▶ _Provided data_
============================================================

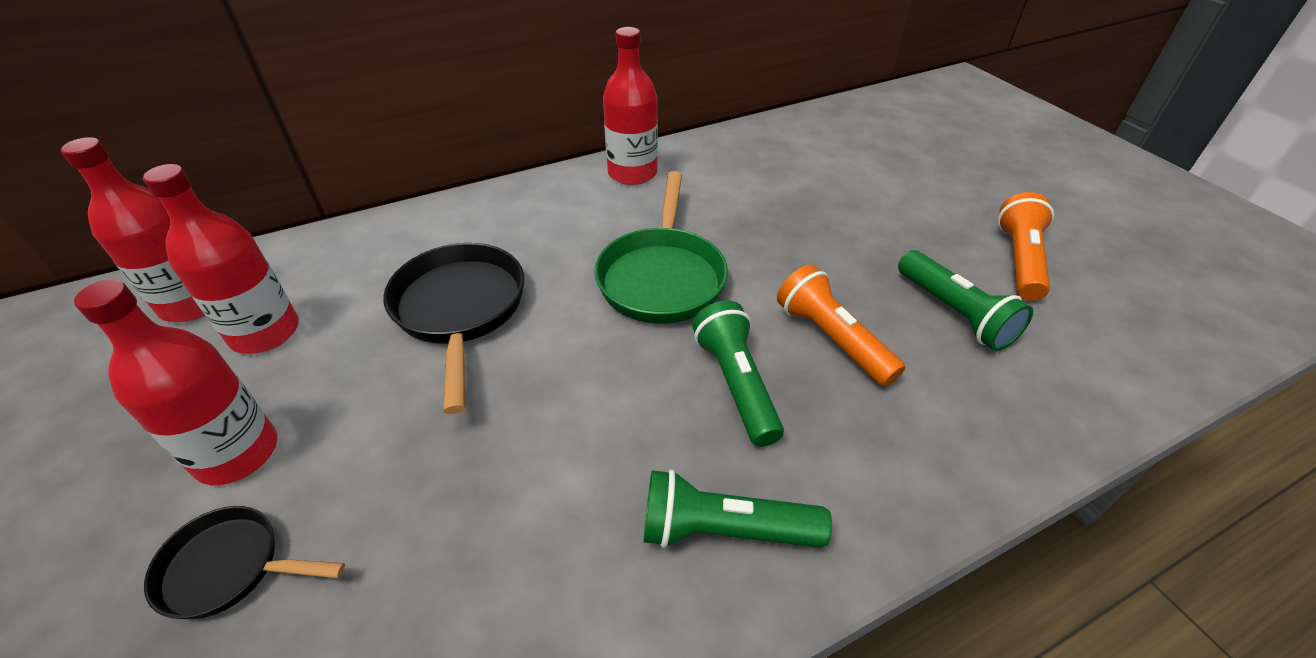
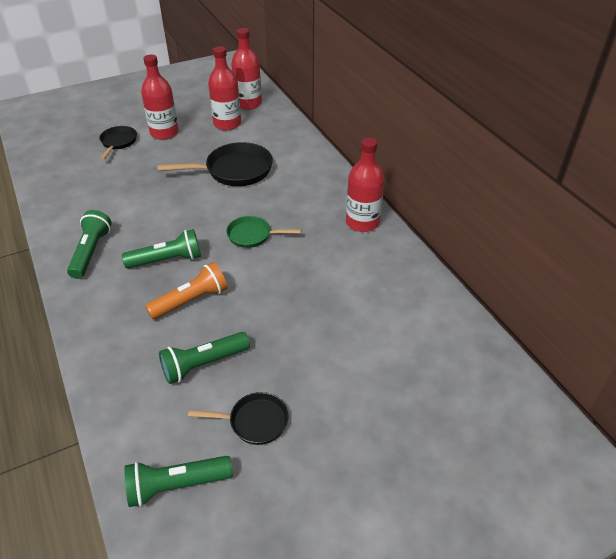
camera: 90 degrees right, 0 degrees up
(662, 277) = (252, 235): green pan -> green pan, size x0.59
(1019, 260) = (254, 421): orange flashlight -> black pan
(1152, 321) = (176, 485): none -> green flashlight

============================================================

▶ _Instructions to follow_
Skipping all pictures, set the listing down exactly as written.

▶ _Written answer_
camera: 90 degrees right, 0 degrees up
(662, 277) = (252, 235): green pan -> green pan, size x0.59
(1019, 260) = (254, 421): orange flashlight -> black pan
(1152, 321) = (176, 485): none -> green flashlight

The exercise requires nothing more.